Data for the task.
--------

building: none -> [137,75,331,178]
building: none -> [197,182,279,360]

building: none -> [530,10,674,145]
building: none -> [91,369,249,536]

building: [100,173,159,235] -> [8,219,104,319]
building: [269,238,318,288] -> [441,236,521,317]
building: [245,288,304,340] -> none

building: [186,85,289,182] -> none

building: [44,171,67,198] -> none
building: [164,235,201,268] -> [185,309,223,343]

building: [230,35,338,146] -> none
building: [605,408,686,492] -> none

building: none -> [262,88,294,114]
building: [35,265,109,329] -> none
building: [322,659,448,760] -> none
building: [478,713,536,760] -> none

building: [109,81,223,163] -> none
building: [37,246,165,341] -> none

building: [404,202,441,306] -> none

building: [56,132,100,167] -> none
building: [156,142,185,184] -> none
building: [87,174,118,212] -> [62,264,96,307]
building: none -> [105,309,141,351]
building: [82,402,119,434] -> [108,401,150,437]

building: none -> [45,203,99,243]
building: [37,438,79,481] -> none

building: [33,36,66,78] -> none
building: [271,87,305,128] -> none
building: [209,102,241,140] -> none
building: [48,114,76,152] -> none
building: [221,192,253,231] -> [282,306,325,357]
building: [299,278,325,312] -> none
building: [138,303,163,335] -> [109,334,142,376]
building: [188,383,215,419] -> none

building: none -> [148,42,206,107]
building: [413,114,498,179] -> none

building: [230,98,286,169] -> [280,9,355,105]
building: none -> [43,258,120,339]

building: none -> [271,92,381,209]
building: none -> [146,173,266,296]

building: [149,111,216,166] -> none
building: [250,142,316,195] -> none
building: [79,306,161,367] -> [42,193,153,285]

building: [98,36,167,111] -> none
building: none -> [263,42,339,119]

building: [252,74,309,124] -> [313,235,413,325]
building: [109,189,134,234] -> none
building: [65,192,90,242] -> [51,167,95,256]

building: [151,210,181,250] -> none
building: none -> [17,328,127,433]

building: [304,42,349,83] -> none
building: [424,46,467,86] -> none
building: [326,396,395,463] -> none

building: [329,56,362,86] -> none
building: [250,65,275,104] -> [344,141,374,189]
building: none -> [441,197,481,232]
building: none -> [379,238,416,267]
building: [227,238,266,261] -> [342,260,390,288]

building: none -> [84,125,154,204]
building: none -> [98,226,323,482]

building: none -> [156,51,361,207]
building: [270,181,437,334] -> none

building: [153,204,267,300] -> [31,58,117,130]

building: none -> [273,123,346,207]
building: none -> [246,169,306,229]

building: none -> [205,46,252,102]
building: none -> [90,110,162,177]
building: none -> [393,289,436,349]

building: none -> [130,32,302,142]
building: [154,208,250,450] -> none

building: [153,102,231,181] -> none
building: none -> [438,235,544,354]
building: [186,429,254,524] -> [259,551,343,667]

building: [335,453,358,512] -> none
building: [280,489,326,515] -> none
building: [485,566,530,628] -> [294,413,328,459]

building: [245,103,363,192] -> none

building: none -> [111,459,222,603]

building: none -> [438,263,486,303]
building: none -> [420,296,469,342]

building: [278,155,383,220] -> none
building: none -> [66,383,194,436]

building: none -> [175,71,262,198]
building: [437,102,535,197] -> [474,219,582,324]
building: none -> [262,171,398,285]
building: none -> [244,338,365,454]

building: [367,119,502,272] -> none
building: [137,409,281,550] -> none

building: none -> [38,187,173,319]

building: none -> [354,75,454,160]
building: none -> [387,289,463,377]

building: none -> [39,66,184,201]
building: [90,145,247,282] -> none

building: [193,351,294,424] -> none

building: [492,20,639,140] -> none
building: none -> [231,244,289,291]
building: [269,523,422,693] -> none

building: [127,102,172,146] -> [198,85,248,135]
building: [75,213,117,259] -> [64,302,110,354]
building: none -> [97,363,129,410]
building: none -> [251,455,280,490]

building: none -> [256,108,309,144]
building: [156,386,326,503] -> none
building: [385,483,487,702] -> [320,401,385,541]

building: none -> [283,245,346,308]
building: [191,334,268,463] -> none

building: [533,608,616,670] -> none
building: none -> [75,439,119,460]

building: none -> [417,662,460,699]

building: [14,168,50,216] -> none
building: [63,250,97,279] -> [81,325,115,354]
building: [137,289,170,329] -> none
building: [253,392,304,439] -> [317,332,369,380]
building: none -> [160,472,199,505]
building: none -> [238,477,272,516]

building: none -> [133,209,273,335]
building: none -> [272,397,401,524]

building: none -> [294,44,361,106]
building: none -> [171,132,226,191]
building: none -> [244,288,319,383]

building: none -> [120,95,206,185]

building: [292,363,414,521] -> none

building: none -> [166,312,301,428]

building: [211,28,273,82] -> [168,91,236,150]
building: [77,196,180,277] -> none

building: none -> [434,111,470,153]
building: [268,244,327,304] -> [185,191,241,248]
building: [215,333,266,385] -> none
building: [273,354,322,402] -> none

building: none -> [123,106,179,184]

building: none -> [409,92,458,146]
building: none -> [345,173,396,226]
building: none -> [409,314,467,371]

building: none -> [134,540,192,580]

--------

The records above should be repeated in full, exactly as given.

Expected output.
building: none -> [137,75,331,178]
building: none -> [197,182,279,360]

building: none -> [530,10,674,145]
building: none -> [91,369,249,536]

building: [100,173,159,235] -> [8,219,104,319]
building: [269,238,318,288] -> [441,236,521,317]
building: [245,288,304,340] -> none

building: [186,85,289,182] -> none

building: [44,171,67,198] -> none
building: [164,235,201,268] -> [185,309,223,343]

building: [230,35,338,146] -> none
building: [605,408,686,492] -> none

building: none -> [262,88,294,114]
building: [35,265,109,329] -> none
building: [322,659,448,760] -> none
building: [478,713,536,760] -> none

building: [109,81,223,163] -> none
building: [37,246,165,341] -> none

building: [404,202,441,306] -> none

building: [56,132,100,167] -> none
building: [156,142,185,184] -> none
building: [87,174,118,212] -> [62,264,96,307]
building: none -> [105,309,141,351]
building: [82,402,119,434] -> [108,401,150,437]

building: none -> [45,203,99,243]
building: [37,438,79,481] -> none

building: [33,36,66,78] -> none
building: [271,87,305,128] -> none
building: [209,102,241,140] -> none
building: [48,114,76,152] -> none
building: [221,192,253,231] -> [282,306,325,357]
building: [299,278,325,312] -> none
building: [138,303,163,335] -> [109,334,142,376]
building: [188,383,215,419] -> none

building: none -> [148,42,206,107]
building: [413,114,498,179] -> none

building: [230,98,286,169] -> [280,9,355,105]
building: none -> [43,258,120,339]

building: none -> [271,92,381,209]
building: none -> [146,173,266,296]

building: [149,111,216,166] -> none
building: [250,142,316,195] -> none
building: [79,306,161,367] -> [42,193,153,285]

building: [98,36,167,111] -> none
building: none -> [263,42,339,119]

building: [252,74,309,124] -> [313,235,413,325]
building: [109,189,134,234] -> none
building: [65,192,90,242] -> [51,167,95,256]

building: [151,210,181,250] -> none
building: none -> [17,328,127,433]

building: [304,42,349,83] -> none
building: [424,46,467,86] -> none
building: [326,396,395,463] -> none

building: [329,56,362,86] -> none
building: [250,65,275,104] -> [344,141,374,189]
building: none -> [441,197,481,232]
building: none -> [379,238,416,267]
building: [227,238,266,261] -> [342,260,390,288]

building: none -> [84,125,154,204]
building: none -> [98,226,323,482]

building: none -> [156,51,361,207]
building: [270,181,437,334] -> none

building: [153,204,267,300] -> [31,58,117,130]

building: none -> [273,123,346,207]
building: none -> [246,169,306,229]

building: none -> [205,46,252,102]
building: none -> [90,110,162,177]
building: none -> [393,289,436,349]

building: none -> [130,32,302,142]
building: [154,208,250,450] -> none

building: [153,102,231,181] -> none
building: none -> [438,235,544,354]
building: [186,429,254,524] -> [259,551,343,667]

building: [335,453,358,512] -> none
building: [280,489,326,515] -> none
building: [485,566,530,628] -> [294,413,328,459]

building: [245,103,363,192] -> none

building: none -> [111,459,222,603]

building: none -> [438,263,486,303]
building: none -> [420,296,469,342]

building: [278,155,383,220] -> none
building: none -> [66,383,194,436]

building: none -> [175,71,262,198]
building: [437,102,535,197] -> [474,219,582,324]
building: none -> [262,171,398,285]
building: none -> [244,338,365,454]

building: [367,119,502,272] -> none
building: [137,409,281,550] -> none

building: none -> [38,187,173,319]

building: none -> [354,75,454,160]
building: none -> [387,289,463,377]

building: none -> [39,66,184,201]
building: [90,145,247,282] -> none

building: [193,351,294,424] -> none

building: [492,20,639,140] -> none
building: none -> [231,244,289,291]
building: [269,523,422,693] -> none

building: [127,102,172,146] -> [198,85,248,135]
building: [75,213,117,259] -> [64,302,110,354]
building: none -> [97,363,129,410]
building: none -> [251,455,280,490]

building: none -> [256,108,309,144]
building: [156,386,326,503] -> none
building: [385,483,487,702] -> [320,401,385,541]

building: none -> [283,245,346,308]
building: [191,334,268,463] -> none

building: [533,608,616,670] -> none
building: none -> [75,439,119,460]

building: none -> [417,662,460,699]

building: [14,168,50,216] -> none
building: [63,250,97,279] -> [81,325,115,354]
building: [137,289,170,329] -> none
building: [253,392,304,439] -> [317,332,369,380]
building: none -> [160,472,199,505]
building: none -> [238,477,272,516]

building: none -> [133,209,273,335]
building: none -> [272,397,401,524]

building: none -> [294,44,361,106]
building: none -> [171,132,226,191]
building: none -> [244,288,319,383]

building: none -> [120,95,206,185]

building: [292,363,414,521] -> none

building: none -> [166,312,301,428]

building: [211,28,273,82] -> [168,91,236,150]
building: [77,196,180,277] -> none

building: none -> [434,111,470,153]
building: [268,244,327,304] -> [185,191,241,248]
building: [215,333,266,385] -> none
building: [273,354,322,402] -> none

building: none -> [123,106,179,184]

building: none -> [409,92,458,146]
building: none -> [345,173,396,226]
building: none -> [409,314,467,371]

building: none -> [134,540,192,580]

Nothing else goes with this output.